Work to complete:
In the entries below, find the line with "camera: 85 degrees left, 15 degrees down" and the line with "(404, 350) = (668, 329): purple". Reproduce those two lines and every line between them exactly, and nothing more.

Data for processing:
■ ■ ■ ■ ■ ■ ■
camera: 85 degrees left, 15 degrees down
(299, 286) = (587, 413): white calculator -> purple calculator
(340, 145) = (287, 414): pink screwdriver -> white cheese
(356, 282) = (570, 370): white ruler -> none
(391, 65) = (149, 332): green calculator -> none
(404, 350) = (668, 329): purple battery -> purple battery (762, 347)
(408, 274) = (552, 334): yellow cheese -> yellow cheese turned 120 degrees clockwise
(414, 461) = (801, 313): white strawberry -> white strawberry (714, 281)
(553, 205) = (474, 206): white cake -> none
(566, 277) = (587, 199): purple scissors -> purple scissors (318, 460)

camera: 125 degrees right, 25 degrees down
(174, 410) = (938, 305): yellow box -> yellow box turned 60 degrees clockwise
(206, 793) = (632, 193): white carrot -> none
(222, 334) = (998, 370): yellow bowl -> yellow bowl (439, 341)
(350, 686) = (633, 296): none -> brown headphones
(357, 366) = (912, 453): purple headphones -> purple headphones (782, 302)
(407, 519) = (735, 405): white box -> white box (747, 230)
■ ■ ■ ■ ■ ■ ■
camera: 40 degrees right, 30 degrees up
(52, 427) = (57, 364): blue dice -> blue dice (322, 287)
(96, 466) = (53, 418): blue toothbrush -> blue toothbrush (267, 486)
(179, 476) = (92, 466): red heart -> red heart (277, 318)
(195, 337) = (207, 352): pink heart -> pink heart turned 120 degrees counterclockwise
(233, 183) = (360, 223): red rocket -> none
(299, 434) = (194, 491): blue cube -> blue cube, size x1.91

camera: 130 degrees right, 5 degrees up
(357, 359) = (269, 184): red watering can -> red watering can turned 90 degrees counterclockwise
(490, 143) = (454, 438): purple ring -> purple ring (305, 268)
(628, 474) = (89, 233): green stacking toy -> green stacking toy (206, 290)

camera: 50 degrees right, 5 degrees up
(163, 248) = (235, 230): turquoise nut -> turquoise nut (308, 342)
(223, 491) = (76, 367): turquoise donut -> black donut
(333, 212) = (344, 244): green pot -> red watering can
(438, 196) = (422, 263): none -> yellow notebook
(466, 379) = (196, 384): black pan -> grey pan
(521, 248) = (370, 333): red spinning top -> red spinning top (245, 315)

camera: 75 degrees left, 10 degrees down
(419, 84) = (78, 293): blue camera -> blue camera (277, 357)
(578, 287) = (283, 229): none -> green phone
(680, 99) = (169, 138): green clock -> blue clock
■ ■ ■ ■ ■ ■ ■
Task result:
camera: 85 degrees left, 15 degrees down
(299, 286) = (587, 413): white calculator -> purple calculator
(340, 145) = (287, 414): pink screwdriver -> white cheese
(356, 282) = (570, 370): white ruler -> none
(391, 65) = (149, 332): green calculator -> none
(404, 350) = (668, 329): purple battery -> purple battery (762, 347)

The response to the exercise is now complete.